_STATED PROBLEM_: Can you print every line of the records below word for word, leaving the pictures out of your answer?

_Data excerpts_:

==============================

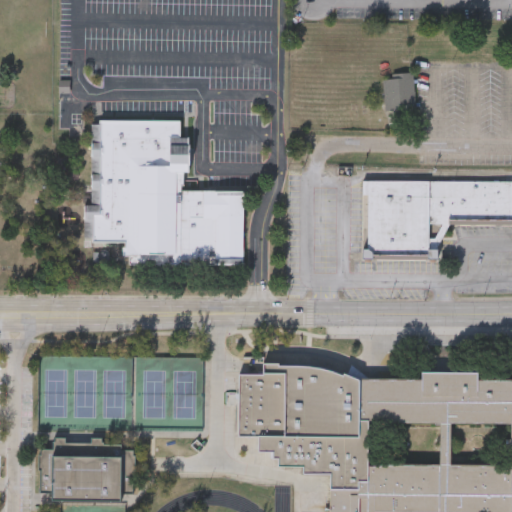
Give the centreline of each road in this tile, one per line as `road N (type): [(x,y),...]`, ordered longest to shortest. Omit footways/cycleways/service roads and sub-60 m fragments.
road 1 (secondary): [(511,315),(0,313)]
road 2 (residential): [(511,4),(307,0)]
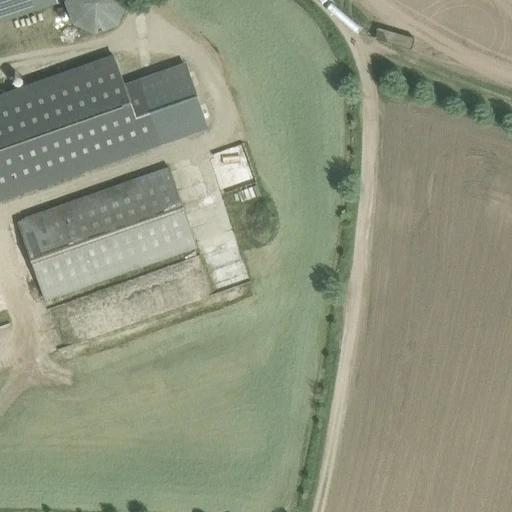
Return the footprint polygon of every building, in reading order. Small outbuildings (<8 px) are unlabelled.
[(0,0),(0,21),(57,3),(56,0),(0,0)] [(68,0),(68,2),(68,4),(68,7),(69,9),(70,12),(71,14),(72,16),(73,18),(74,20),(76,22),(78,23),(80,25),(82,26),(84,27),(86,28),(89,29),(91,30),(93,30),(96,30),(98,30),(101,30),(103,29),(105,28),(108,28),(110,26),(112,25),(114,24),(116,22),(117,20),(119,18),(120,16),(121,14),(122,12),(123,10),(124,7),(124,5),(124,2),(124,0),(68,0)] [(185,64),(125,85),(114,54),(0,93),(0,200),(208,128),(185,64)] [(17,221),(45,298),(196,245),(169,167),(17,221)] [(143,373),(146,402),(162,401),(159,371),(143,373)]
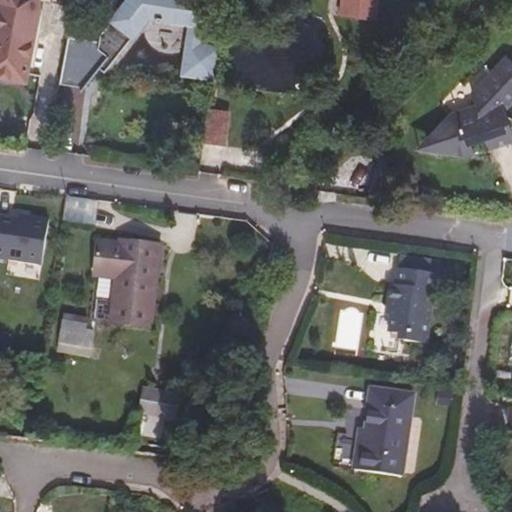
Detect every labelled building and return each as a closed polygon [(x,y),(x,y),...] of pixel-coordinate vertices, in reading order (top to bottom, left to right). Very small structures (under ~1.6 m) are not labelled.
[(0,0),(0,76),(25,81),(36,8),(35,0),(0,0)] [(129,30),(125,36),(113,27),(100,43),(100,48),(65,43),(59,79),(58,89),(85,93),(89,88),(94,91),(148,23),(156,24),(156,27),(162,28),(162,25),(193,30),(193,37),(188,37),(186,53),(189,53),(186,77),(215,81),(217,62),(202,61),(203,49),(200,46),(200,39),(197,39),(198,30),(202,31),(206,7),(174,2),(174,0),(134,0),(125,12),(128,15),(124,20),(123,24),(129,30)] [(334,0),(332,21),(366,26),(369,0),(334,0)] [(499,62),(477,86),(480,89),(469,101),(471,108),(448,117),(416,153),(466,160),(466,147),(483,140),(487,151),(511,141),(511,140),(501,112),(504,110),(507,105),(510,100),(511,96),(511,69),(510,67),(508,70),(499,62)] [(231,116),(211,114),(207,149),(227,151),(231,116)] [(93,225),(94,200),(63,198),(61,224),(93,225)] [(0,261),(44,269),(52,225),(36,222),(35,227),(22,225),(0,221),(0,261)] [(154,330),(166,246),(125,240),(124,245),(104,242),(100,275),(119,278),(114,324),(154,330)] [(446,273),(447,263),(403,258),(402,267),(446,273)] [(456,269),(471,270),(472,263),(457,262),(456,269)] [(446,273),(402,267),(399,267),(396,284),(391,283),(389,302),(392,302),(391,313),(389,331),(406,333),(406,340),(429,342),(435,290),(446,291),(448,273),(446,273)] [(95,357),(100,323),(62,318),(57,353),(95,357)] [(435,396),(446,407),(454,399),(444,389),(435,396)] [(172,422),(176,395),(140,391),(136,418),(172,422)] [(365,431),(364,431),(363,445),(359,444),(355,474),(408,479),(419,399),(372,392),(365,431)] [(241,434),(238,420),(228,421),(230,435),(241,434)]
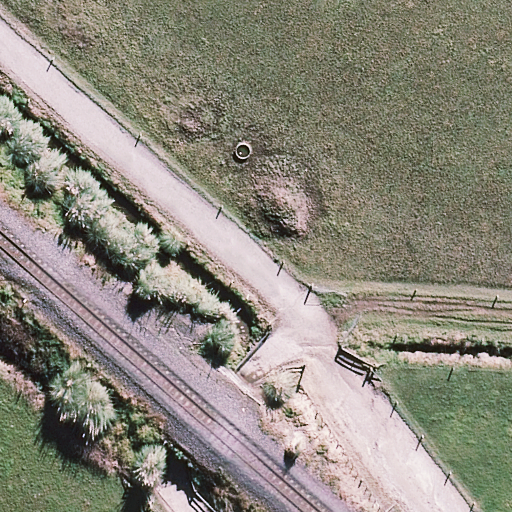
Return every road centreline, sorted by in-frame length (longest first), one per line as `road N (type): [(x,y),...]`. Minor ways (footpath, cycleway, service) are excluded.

==============================

_IN RESPONSE_:
Give the centreline of each road in this tile, one per line as `road N (type): [(x,y),...]`, ordered longest to shortest. Omit footways/cycleways/service roads and sub-60 m fragments.
road 1 (secondary): [(511,315),(0,313)]
road 2 (residential): [(511,4),(307,0)]
Return the footprint polygon of every building, in reading order. Small outbuildings (<8 px) are unlabelled.
[(0,0),(0,21),(57,3),(56,0),(0,0)] [(68,0),(68,2),(68,4),(68,7),(69,9),(70,12),(71,14),(72,16),(73,18),(74,20),(76,22),(78,23),(80,25),(82,26),(84,27),(86,28),(89,29),(91,30),(93,30),(96,30),(98,30),(101,30),(103,29),(105,28),(108,28),(110,26),(112,25),(114,24),(116,22),(117,20),(119,18),(120,16),(121,14),(122,12),(123,10),(124,7),(124,5),(124,2),(124,0),(68,0)] [(185,64),(125,85),(114,54),(0,93),(0,200),(208,128),(185,64)] [(17,221),(45,298),(196,245),(169,167),(17,221)] [(143,373),(146,402),(162,401),(159,371),(143,373)]
Detect every labelled building and return each as a closed polygon [(x,y),(x,y),...] of pixel-coordinate vertices, in reading order (top to bottom, left to right). Very small structures (under ~1.6 m) are not labelled.
[(0,0),(0,76),(25,81),(36,8),(35,0),(0,0)] [(129,30),(125,36),(113,27),(100,43),(100,48),(65,43),(59,79),(58,89),(85,93),(89,88),(94,91),(148,23),(156,24),(156,27),(162,28),(162,25),(193,30),(193,37),(188,37),(186,53),(189,53),(186,77),(215,81),(217,62),(202,61),(203,49),(200,46),(200,39),(197,39),(198,30),(202,31),(206,7),(174,2),(174,0),(134,0),(125,12),(128,15),(124,20),(123,24),(129,30)] [(334,0),(332,21),(366,26),(369,0),(334,0)] [(499,62),(477,86),(480,89),(469,101),(471,108),(448,117),(416,153),(466,160),(466,147),(483,140),(487,151),(511,141),(511,140),(501,112),(504,110),(507,105),(510,100),(511,96),(511,69),(510,67),(508,70),(499,62)] [(231,116),(211,114),(207,149),(227,151),(231,116)] [(93,225),(94,200),(63,198),(61,224),(93,225)] [(0,261),(44,269),(52,225),(36,222),(35,227),(22,225),(0,221),(0,261)] [(154,330),(166,246),(125,240),(124,245),(104,242),(100,275),(119,278),(114,324),(154,330)] [(446,273),(447,263),(403,258),(402,267),(446,273)] [(456,269),(471,270),(472,263),(457,262),(456,269)] [(446,273),(402,267),(399,267),(396,284),(391,283),(389,302),(392,302),(391,313),(389,331),(406,333),(406,340),(429,342),(435,290),(446,291),(448,273),(446,273)] [(95,357),(100,323),(62,318),(57,353),(95,357)] [(435,396),(446,407),(454,399),(444,389),(435,396)] [(172,422),(176,395),(140,391),(136,418),(172,422)] [(365,431),(364,431),(363,445),(359,444),(355,474),(408,479),(419,399),(372,392),(365,431)] [(241,434),(238,420),(228,421),(230,435),(241,434)]
Return every road centreline, sorted by in-frame length (longest first), one per line as `road N (type): [(x,y),...]`. Minor ways (footpath, cycleway, service) are excluded.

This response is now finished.